Records drawn from a dataset:
# # #
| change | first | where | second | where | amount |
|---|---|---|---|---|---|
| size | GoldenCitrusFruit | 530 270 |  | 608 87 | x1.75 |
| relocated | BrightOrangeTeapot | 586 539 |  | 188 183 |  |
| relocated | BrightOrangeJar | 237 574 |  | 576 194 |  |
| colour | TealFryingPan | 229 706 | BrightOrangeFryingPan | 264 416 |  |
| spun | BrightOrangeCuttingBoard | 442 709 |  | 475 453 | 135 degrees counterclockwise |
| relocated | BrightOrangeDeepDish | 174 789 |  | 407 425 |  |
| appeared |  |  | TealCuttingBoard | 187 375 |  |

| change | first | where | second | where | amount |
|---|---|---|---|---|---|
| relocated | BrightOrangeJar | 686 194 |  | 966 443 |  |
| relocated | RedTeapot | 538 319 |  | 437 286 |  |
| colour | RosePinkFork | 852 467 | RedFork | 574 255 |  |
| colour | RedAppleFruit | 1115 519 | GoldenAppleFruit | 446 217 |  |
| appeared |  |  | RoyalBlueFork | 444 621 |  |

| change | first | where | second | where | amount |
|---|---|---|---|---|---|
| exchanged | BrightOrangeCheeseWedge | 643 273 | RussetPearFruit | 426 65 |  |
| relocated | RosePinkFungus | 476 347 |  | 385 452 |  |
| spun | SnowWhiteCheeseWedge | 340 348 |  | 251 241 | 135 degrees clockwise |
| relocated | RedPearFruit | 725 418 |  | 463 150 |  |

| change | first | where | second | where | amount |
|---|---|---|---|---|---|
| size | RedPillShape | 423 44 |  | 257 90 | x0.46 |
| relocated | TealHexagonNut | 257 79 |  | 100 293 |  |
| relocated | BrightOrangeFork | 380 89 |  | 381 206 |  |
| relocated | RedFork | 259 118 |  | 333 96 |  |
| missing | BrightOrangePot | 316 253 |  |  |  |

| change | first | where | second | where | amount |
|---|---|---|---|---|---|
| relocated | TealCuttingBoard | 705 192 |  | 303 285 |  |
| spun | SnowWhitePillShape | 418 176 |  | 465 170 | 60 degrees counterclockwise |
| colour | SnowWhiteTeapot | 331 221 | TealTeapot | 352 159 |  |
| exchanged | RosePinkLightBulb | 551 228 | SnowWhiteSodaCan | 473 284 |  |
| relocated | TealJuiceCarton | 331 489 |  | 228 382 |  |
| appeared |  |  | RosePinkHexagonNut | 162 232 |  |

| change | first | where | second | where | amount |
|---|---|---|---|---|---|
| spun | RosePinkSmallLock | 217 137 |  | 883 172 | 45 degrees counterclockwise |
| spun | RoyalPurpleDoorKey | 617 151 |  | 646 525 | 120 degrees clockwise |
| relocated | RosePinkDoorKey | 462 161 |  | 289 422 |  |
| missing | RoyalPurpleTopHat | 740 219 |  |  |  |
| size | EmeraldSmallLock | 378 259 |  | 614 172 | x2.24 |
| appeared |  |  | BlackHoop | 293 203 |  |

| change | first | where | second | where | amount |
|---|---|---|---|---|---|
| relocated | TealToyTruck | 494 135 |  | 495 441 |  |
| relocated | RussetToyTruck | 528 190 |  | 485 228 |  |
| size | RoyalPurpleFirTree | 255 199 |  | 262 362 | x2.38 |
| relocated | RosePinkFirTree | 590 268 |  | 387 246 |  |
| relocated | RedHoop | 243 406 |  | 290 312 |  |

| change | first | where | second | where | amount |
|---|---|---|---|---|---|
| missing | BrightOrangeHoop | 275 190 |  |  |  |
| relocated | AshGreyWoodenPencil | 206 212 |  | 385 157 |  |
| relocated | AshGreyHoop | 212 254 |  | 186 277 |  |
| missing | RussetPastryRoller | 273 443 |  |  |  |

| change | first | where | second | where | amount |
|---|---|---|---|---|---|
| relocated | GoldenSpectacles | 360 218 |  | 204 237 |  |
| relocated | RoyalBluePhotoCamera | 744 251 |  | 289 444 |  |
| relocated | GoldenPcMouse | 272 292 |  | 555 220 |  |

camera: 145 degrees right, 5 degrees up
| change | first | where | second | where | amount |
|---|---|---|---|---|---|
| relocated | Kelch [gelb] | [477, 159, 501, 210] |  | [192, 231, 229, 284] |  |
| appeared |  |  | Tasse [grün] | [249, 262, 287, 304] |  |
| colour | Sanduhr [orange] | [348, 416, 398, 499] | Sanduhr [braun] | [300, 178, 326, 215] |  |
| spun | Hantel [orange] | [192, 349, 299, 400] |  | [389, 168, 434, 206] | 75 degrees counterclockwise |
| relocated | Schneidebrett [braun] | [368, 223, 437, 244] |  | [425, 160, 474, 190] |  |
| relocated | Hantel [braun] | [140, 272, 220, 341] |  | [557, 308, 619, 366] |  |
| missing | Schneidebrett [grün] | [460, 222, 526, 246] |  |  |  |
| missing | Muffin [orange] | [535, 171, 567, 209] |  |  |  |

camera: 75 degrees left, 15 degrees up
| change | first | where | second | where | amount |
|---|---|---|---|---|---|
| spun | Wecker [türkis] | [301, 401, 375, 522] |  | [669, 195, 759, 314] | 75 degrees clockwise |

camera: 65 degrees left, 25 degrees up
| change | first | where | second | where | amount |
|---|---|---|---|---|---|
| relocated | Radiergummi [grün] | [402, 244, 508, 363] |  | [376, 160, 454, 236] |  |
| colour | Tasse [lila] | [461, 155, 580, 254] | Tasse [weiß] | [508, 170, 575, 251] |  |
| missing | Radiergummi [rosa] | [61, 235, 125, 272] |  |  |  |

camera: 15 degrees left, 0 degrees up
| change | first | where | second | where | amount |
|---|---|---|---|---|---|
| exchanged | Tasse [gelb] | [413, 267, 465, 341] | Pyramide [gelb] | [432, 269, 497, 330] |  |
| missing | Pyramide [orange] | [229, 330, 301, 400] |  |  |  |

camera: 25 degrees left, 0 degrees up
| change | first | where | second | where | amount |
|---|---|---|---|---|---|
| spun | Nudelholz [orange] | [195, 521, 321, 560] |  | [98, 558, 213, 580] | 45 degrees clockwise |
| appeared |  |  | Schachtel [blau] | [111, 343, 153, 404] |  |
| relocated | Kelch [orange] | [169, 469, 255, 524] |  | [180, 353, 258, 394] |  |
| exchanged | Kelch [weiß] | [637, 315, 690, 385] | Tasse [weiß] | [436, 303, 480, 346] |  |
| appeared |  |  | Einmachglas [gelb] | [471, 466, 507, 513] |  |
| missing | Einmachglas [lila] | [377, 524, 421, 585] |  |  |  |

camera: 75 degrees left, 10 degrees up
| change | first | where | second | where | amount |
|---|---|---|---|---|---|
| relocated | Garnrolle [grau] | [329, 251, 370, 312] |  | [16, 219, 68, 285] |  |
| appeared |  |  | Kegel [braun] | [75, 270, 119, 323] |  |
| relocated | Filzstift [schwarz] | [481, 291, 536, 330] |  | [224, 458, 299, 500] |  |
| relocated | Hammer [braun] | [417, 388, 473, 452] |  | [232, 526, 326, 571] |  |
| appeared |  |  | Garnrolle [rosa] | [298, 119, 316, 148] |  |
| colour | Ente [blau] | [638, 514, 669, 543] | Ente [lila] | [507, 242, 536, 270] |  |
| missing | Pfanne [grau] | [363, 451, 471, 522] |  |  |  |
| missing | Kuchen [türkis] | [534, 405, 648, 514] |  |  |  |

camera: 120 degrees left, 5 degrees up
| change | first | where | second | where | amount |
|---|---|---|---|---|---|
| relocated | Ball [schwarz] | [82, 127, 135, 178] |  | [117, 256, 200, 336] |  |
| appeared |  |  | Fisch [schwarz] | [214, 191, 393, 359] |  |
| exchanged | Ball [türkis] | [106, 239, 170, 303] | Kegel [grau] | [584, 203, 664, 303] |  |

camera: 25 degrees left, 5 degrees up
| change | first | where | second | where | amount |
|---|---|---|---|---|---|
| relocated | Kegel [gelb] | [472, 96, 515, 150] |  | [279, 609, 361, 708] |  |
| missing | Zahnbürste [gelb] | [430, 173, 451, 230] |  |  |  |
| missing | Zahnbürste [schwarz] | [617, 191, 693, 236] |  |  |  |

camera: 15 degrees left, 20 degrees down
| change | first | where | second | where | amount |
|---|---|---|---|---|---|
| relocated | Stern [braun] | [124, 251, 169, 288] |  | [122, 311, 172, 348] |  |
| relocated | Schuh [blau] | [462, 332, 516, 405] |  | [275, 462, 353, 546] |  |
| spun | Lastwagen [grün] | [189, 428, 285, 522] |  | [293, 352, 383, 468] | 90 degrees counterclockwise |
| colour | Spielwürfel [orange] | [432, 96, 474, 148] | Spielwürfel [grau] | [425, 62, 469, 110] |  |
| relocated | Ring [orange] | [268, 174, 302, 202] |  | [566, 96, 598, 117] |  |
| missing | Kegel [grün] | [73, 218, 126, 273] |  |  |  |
# # #
WORK TASK:
Transcribe the records above exactly, beginning at the line that contains "87 | x1.75 |" and ending with the line that contains "relocated | BrightOrangeDeepDish", both included, and nothing else.

TASK SOLUTION:
| size | GoldenCitrusFruit | 530 270 |  | 608 87 | x1.75 |
| relocated | BrightOrangeTeapot | 586 539 |  | 188 183 |  |
| relocated | BrightOrangeJar | 237 574 |  | 576 194 |  |
| colour | TealFryingPan | 229 706 | BrightOrangeFryingPan | 264 416 |  |
| spun | BrightOrangeCuttingBoard | 442 709 |  | 475 453 | 135 degrees counterclockwise |
| relocated | BrightOrangeDeepDish | 174 789 |  | 407 425 |  |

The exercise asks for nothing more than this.